[Stored items]
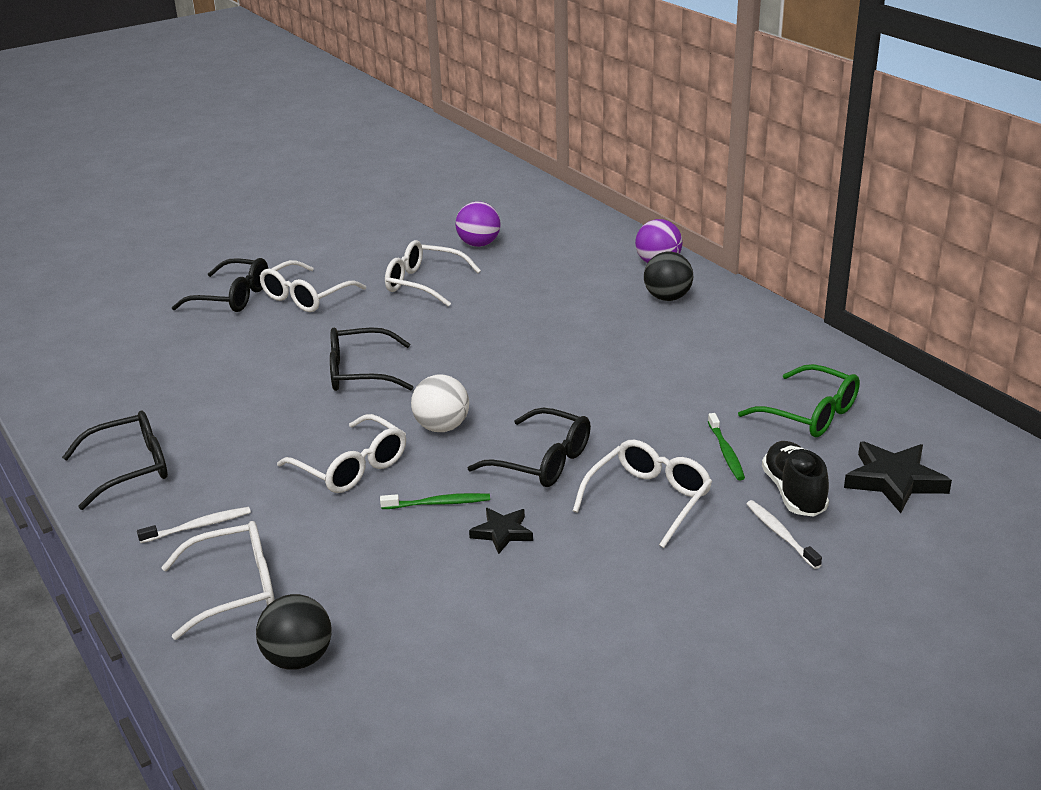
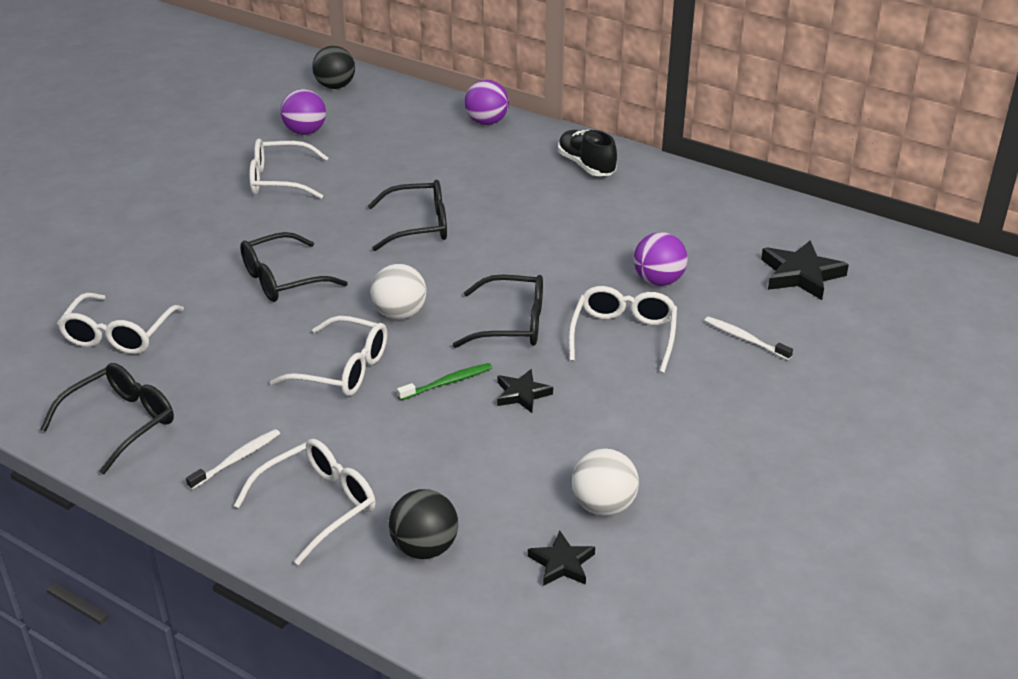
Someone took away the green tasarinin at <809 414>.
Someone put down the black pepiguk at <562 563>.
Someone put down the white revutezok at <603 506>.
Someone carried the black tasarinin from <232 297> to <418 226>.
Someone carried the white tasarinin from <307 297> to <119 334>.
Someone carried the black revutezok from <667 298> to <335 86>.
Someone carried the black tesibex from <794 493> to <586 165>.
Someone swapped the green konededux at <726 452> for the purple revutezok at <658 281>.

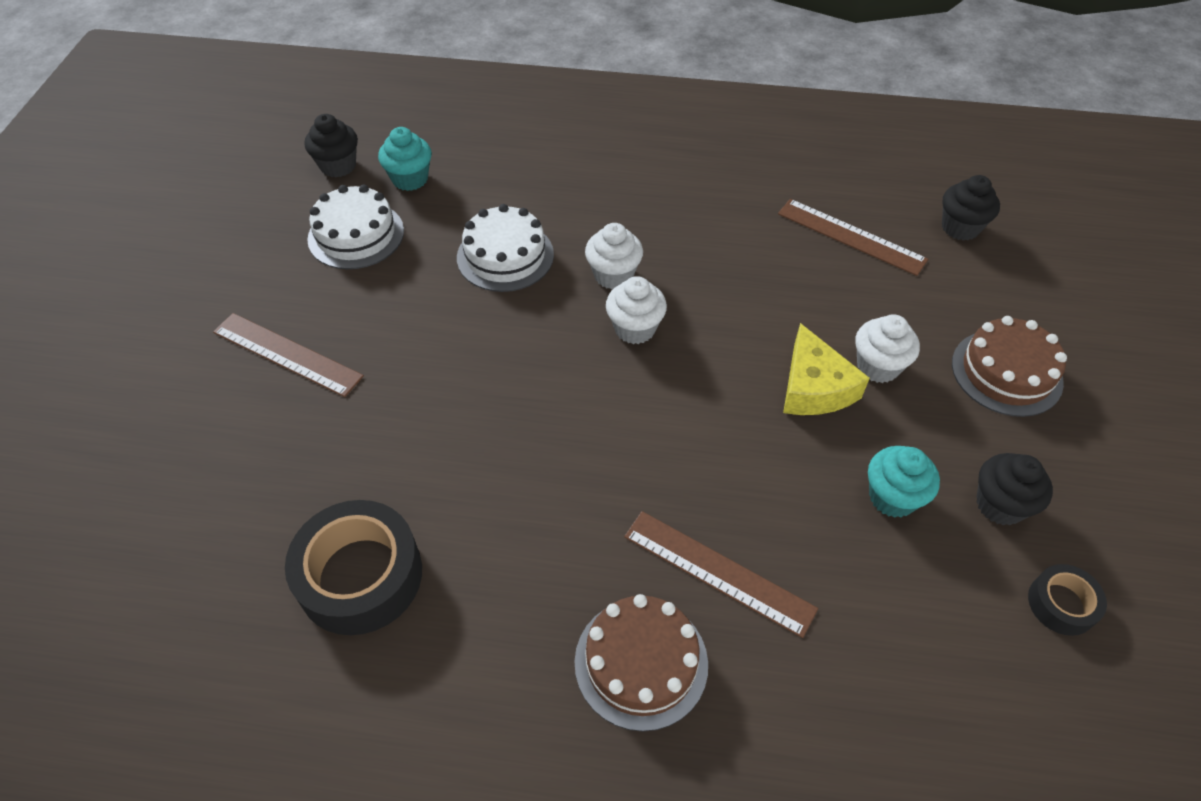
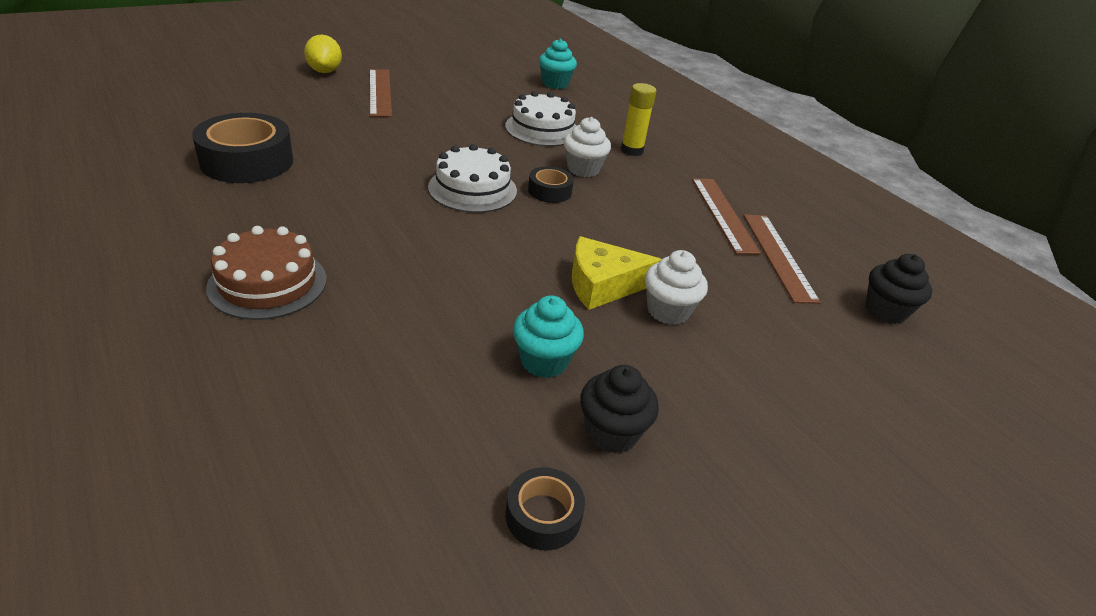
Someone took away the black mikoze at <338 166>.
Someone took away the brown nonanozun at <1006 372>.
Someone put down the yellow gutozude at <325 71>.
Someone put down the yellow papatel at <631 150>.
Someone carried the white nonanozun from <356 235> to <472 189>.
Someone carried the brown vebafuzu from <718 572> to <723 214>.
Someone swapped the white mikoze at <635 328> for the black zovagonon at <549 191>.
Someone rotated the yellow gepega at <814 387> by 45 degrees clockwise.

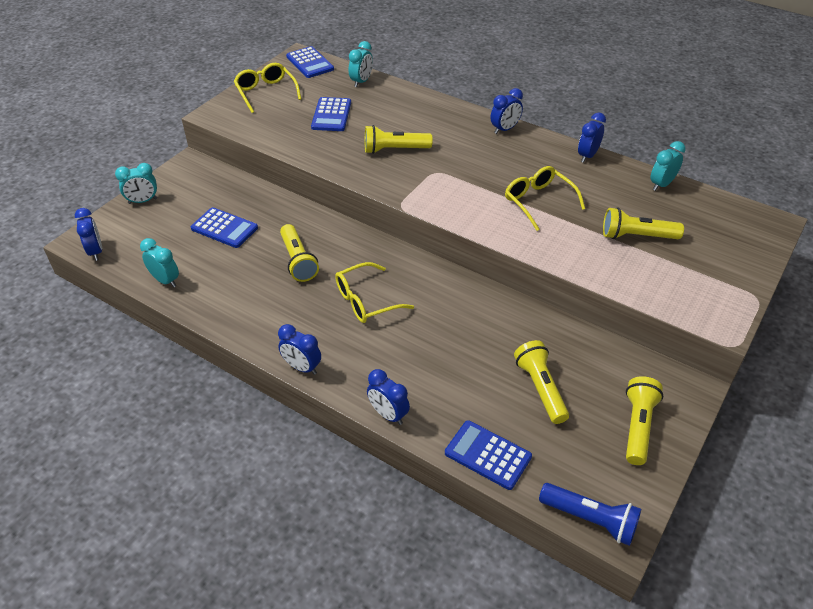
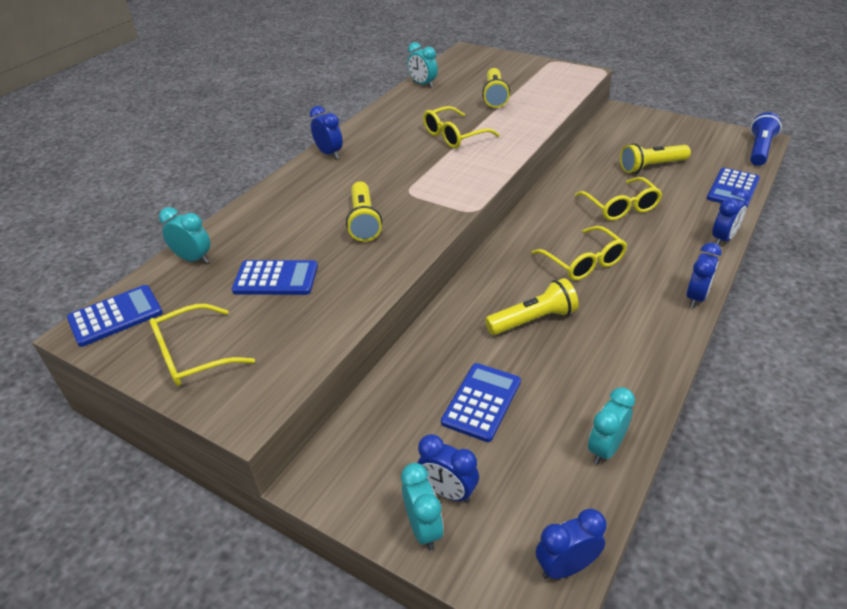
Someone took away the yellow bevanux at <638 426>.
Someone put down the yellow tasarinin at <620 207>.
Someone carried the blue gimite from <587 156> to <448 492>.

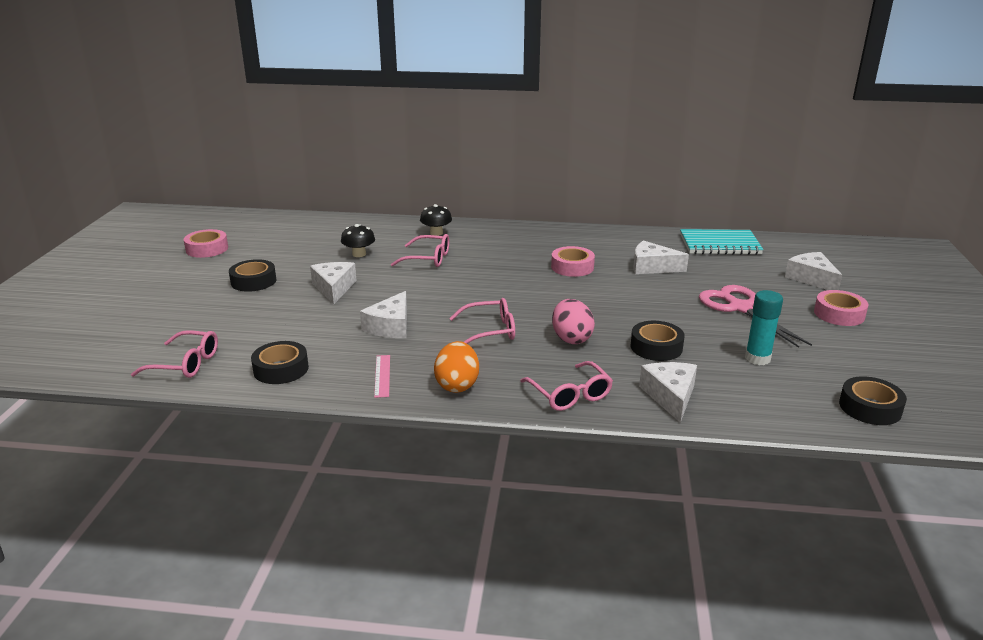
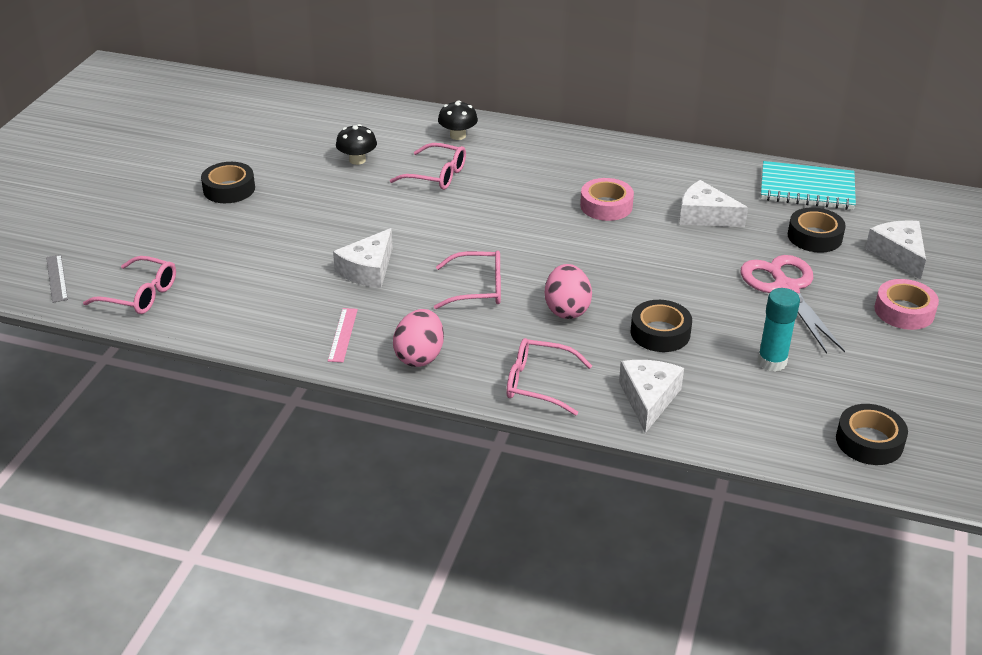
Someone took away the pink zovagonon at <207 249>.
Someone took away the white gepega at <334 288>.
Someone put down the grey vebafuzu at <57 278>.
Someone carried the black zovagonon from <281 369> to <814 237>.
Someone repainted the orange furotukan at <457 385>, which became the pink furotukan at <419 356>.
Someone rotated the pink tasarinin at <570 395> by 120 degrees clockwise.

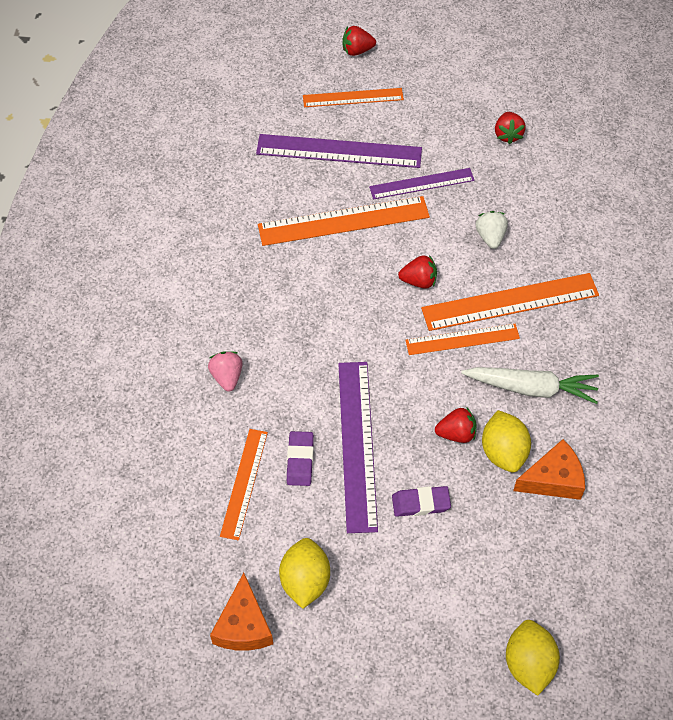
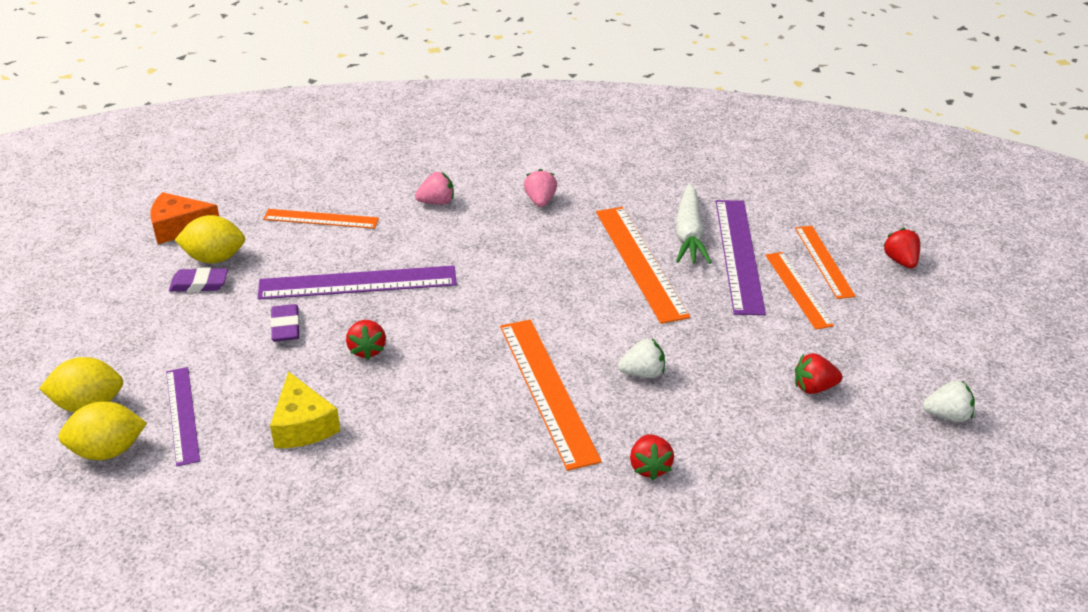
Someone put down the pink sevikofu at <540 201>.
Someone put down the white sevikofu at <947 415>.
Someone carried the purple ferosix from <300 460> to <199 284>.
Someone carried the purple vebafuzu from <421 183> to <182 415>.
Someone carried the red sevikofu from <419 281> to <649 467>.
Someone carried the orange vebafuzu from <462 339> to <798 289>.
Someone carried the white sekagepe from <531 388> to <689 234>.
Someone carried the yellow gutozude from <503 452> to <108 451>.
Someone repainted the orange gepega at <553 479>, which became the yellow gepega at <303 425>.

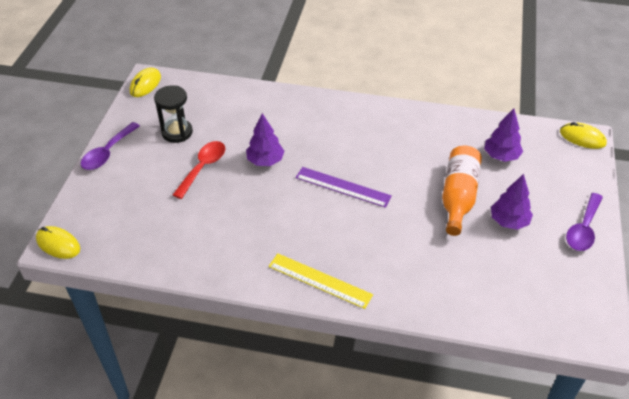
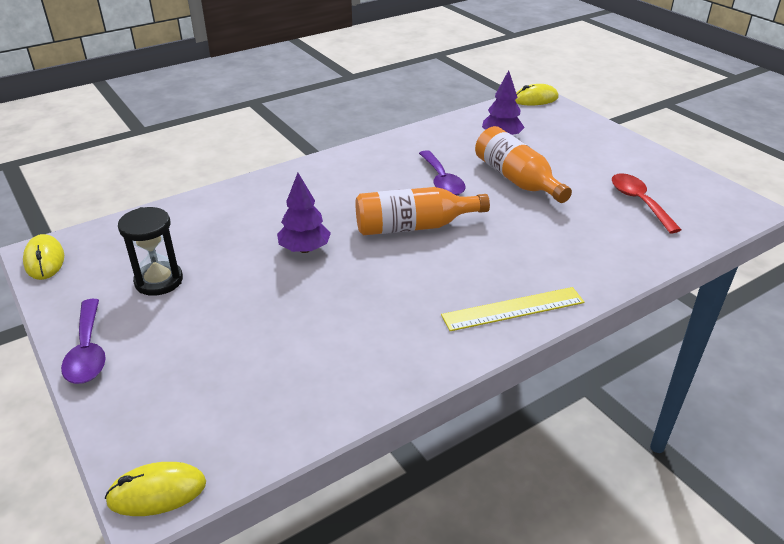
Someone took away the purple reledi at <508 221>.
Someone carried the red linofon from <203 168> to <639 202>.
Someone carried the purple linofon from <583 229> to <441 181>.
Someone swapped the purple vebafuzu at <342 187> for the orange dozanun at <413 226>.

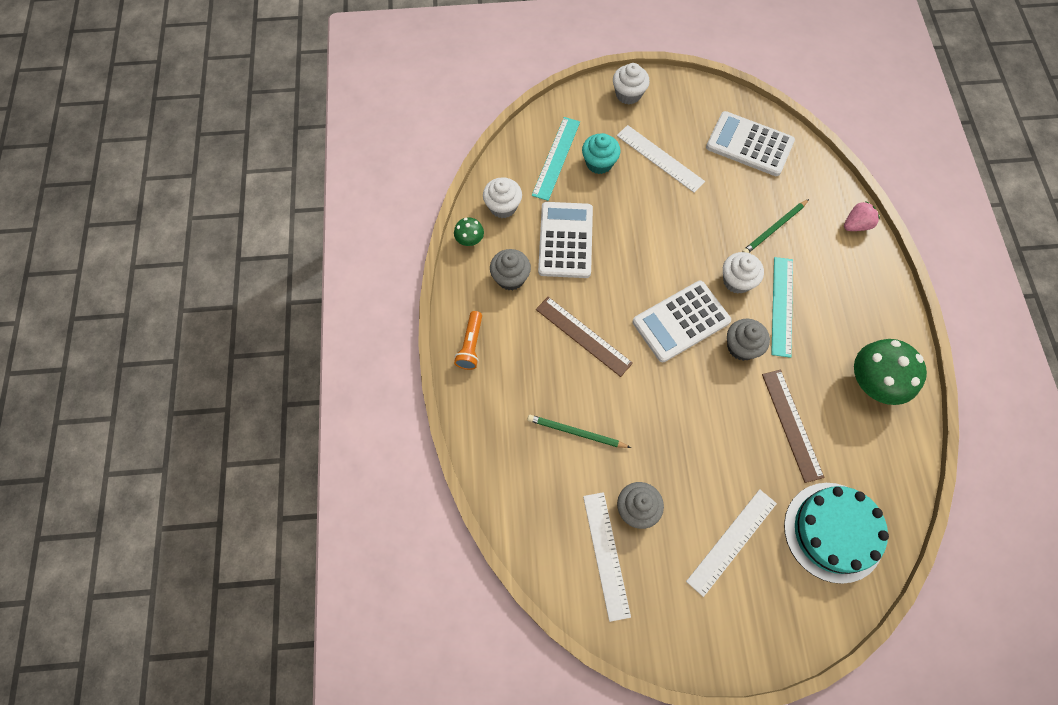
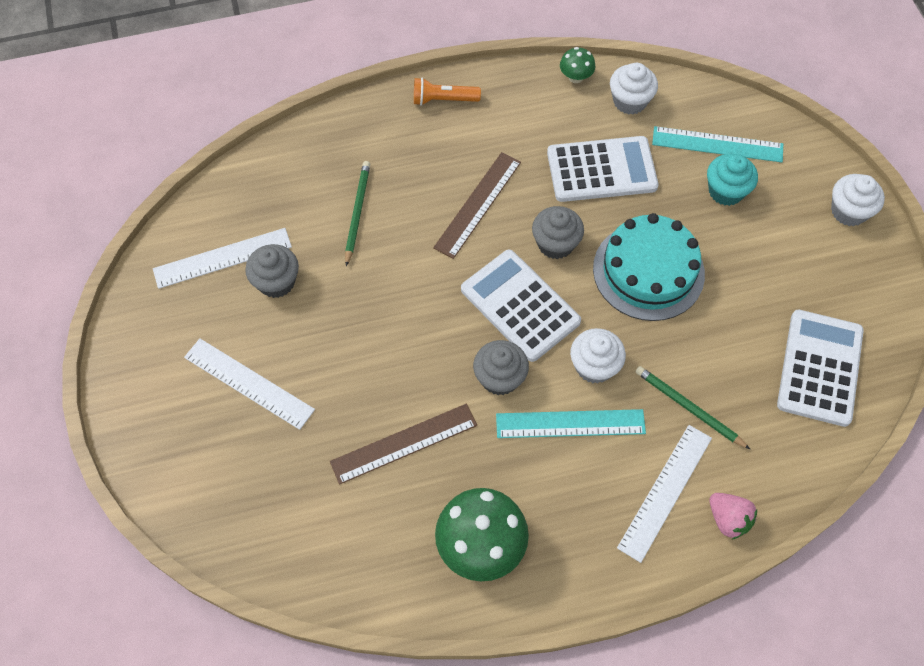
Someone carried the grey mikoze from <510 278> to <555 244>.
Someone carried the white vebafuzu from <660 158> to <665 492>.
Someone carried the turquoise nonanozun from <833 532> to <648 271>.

_WHAT THE TASK REQUIRES_
Copy each line of the records above exactly as written. Do not carry over any picture.

_RESPONSE AREA_
Someone took away the green tasarinin at <809 414>.
Someone put down the black pepiguk at <562 563>.
Someone put down the white revutezok at <603 506>.
Someone carried the black tasarinin from <232 297> to <418 226>.
Someone carried the white tasarinin from <307 297> to <119 334>.
Someone carried the black revutezok from <667 298> to <335 86>.
Someone carried the black tesibex from <794 493> to <586 165>.
Someone swapped the green konededux at <726 452> for the purple revutezok at <658 281>.

Someone took away the black mikoze at <338 166>.
Someone took away the brown nonanozun at <1006 372>.
Someone put down the yellow gutozude at <325 71>.
Someone put down the yellow papatel at <631 150>.
Someone carried the white nonanozun from <356 235> to <472 189>.
Someone carried the brown vebafuzu from <718 572> to <723 214>.
Someone swapped the white mikoze at <635 328> for the black zovagonon at <549 191>.
Someone rotated the yellow gepega at <814 387> by 45 degrees clockwise.

Someone took away the yellow bevanux at <638 426>.
Someone put down the yellow tasarinin at <620 207>.
Someone carried the blue gimite from <587 156> to <448 492>.

Someone took away the pink zovagonon at <207 249>.
Someone took away the white gepega at <334 288>.
Someone put down the grey vebafuzu at <57 278>.
Someone carried the black zovagonon from <281 369> to <814 237>.
Someone repainted the orange furotukan at <457 385>, which became the pink furotukan at <419 356>.
Someone rotated the pink tasarinin at <570 395> by 120 degrees clockwise.

Someone put down the pink sevikofu at <540 201>.
Someone put down the white sevikofu at <947 415>.
Someone carried the purple ferosix from <300 460> to <199 284>.
Someone carried the purple vebafuzu from <421 183> to <182 415>.
Someone carried the red sevikofu from <419 281> to <649 467>.
Someone carried the orange vebafuzu from <462 339> to <798 289>.
Someone carried the white sekagepe from <531 388> to <689 234>.
Someone carried the yellow gutozude from <503 452> to <108 451>.
Someone repainted the orange gepega at <553 479>, which became the yellow gepega at <303 425>.

Someone took away the purple reledi at <508 221>.
Someone carried the red linofon from <203 168> to <639 202>.
Someone carried the purple linofon from <583 229> to <441 181>.
Someone swapped the purple vebafuzu at <342 187> for the orange dozanun at <413 226>.

Someone carried the grey mikoze from <510 278> to <555 244>.
Someone carried the white vebafuzu from <660 158> to <665 492>.
Someone carried the turquoise nonanozun from <833 532> to <648 271>.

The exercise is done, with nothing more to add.